**Task to complete**
Each line of the data must reappear exactly in your answer, with no images included.

**Dataset excerpt**
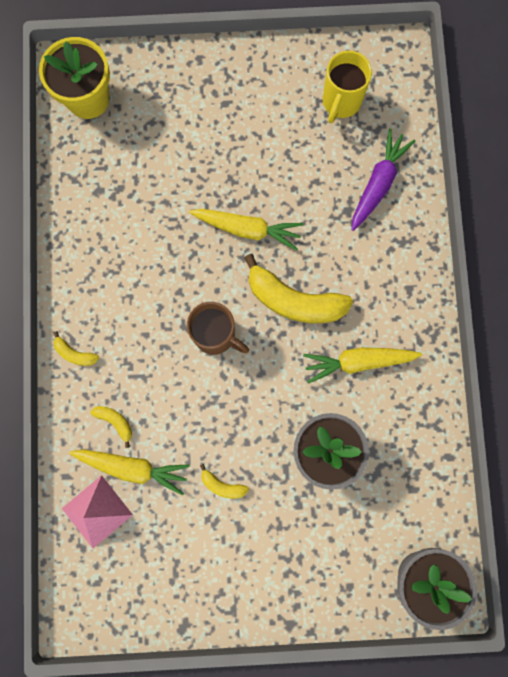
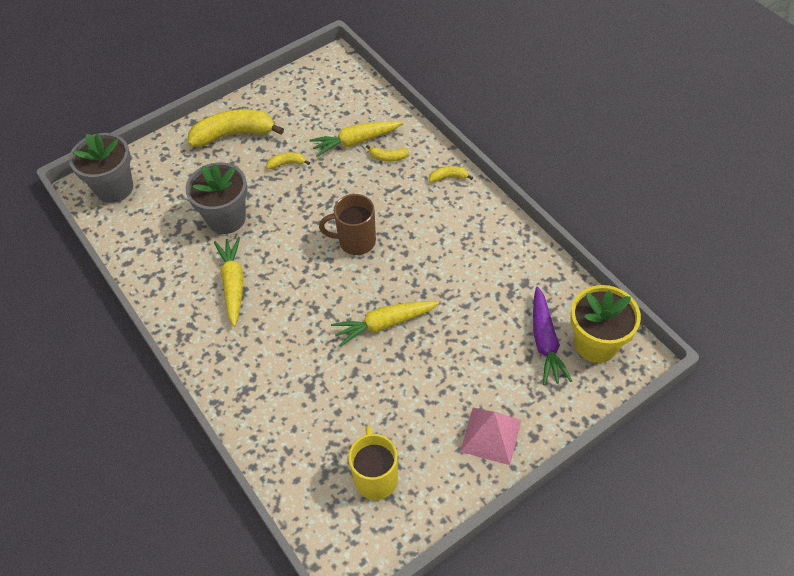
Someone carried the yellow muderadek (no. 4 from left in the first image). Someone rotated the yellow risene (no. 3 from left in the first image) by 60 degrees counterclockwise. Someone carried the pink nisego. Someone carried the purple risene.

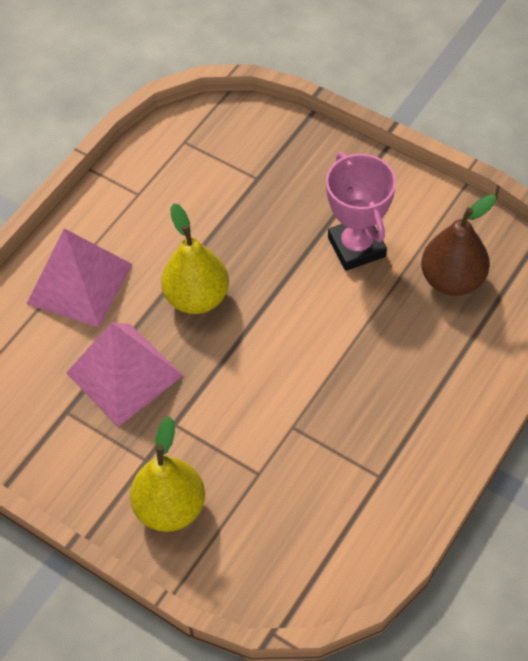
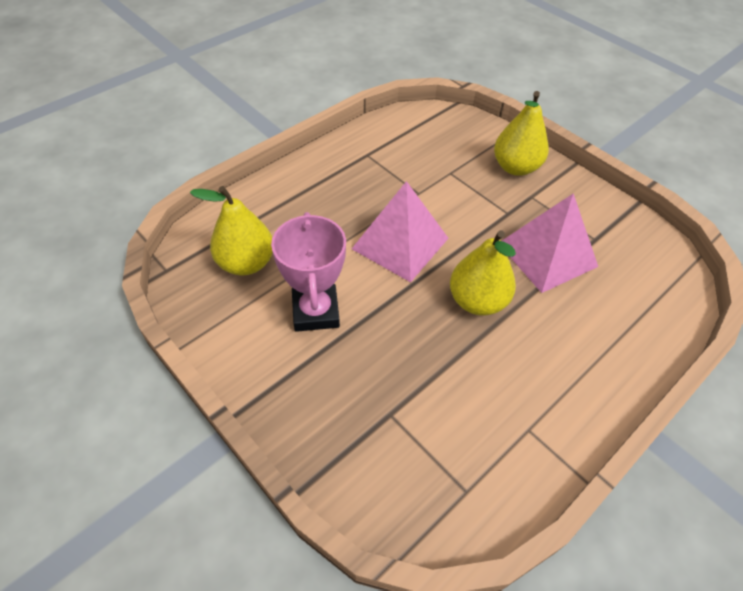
Someone repainted the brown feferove, which became the yellow feferove (no. 1 from left). Someone carried the pink nisego (no. 1 from left).

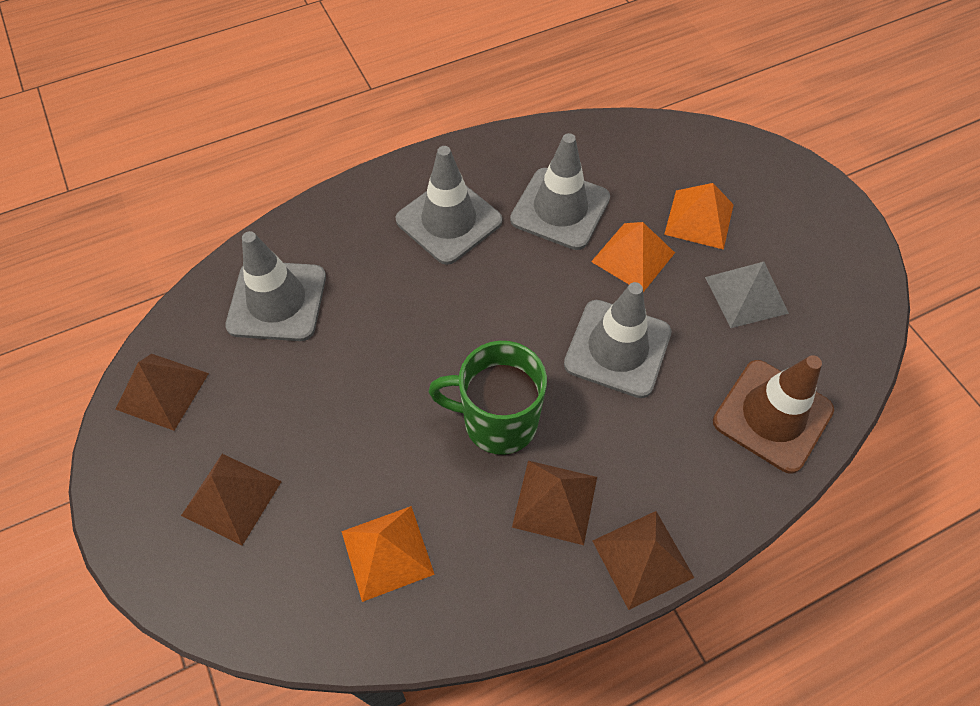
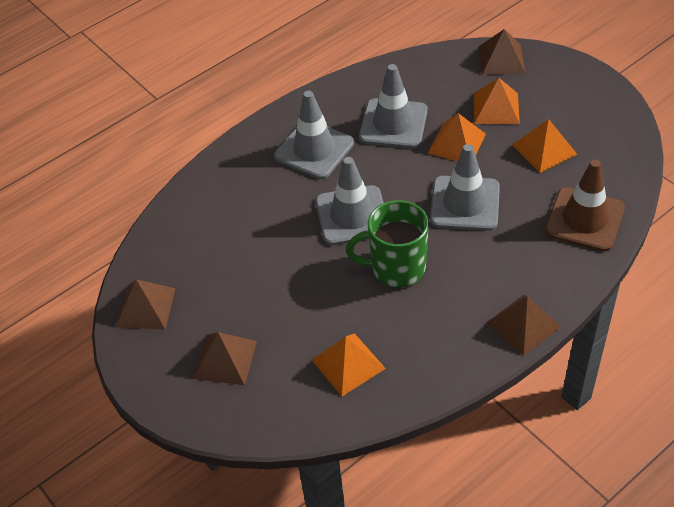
Someone carried the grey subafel (no. 1 from left in the first image). Someone carried the brown nisego (no. 3 from left). Someone repainted the grey nisego, which became the orange nisego (no. 4 from left).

**Answer to this task**
Someone carried the yellow muderadek (no. 4 from left in the first image). Someone rotated the yellow risene (no. 3 from left in the first image) by 60 degrees counterclockwise. Someone carried the pink nisego. Someone carried the purple risene.

Someone repainted the brown feferove, which became the yellow feferove (no. 1 from left). Someone carried the pink nisego (no. 1 from left).

Someone carried the grey subafel (no. 1 from left in the first image). Someone carried the brown nisego (no. 3 from left). Someone repainted the grey nisego, which became the orange nisego (no. 4 from left).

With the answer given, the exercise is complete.